▶ [WORK REQUIRED] Copy out the lines below word for word, but leave the picture out.

▶ [GIVEN DATA]
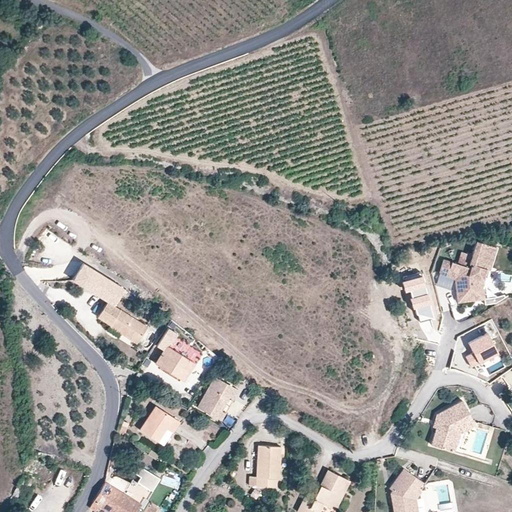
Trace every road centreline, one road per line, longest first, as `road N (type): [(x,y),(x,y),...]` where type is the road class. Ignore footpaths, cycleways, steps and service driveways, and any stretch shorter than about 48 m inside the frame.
road 1 (tertiary): [(331,0),(292,27),(158,83),(75,139),(17,207),(8,229),(13,263)]
road 2 (residential): [(507,421),(488,393),(466,380),(435,383),(380,450),(355,456),(271,414),(245,419),(176,511)]
road 3 (tertiary): [(13,263),(110,377),(98,474),(75,511)]
road 4 (track): [(158,83),(55,0)]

▶ [WRITTEN ANSWER]
Trace every road centreline, one road per line, longest first, as `road N (type): [(x,y),(x,y),...]` where type is the road class. Ignore footpaths, cycleways, steps and service driveways, and any stretch shorter than about 48 m inside the frame.
road 1 (tertiary): [(331,0),(292,27),(158,83),(75,139),(17,207),(8,229),(13,263)]
road 2 (residential): [(507,421),(488,393),(466,380),(435,383),(380,450),(355,456),(271,414),(245,419),(176,511)]
road 3 (tertiary): [(13,263),(110,377),(98,474),(75,511)]
road 4 (track): [(158,83),(55,0)]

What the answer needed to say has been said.